* **WHAT IS EXPECTED**
Repeat the records below in their entirety, exactly.

* **SUPPLIED DATA**
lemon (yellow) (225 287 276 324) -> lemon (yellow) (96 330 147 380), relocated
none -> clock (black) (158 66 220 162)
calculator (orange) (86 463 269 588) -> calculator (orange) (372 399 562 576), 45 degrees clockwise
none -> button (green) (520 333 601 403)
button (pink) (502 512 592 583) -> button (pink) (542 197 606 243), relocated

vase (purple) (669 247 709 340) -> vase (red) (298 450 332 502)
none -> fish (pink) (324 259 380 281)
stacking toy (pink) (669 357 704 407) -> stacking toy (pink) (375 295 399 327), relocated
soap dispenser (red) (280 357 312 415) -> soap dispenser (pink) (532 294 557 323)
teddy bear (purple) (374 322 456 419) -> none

* **REPLY**
lemon (yellow) (225 287 276 324) -> lemon (yellow) (96 330 147 380), relocated
none -> clock (black) (158 66 220 162)
calculator (orange) (86 463 269 588) -> calculator (orange) (372 399 562 576), 45 degrees clockwise
none -> button (green) (520 333 601 403)
button (pink) (502 512 592 583) -> button (pink) (542 197 606 243), relocated

vase (purple) (669 247 709 340) -> vase (red) (298 450 332 502)
none -> fish (pink) (324 259 380 281)
stacking toy (pink) (669 357 704 407) -> stacking toy (pink) (375 295 399 327), relocated
soap dispenser (red) (280 357 312 415) -> soap dispenser (pink) (532 294 557 323)
teddy bear (purple) (374 322 456 419) -> none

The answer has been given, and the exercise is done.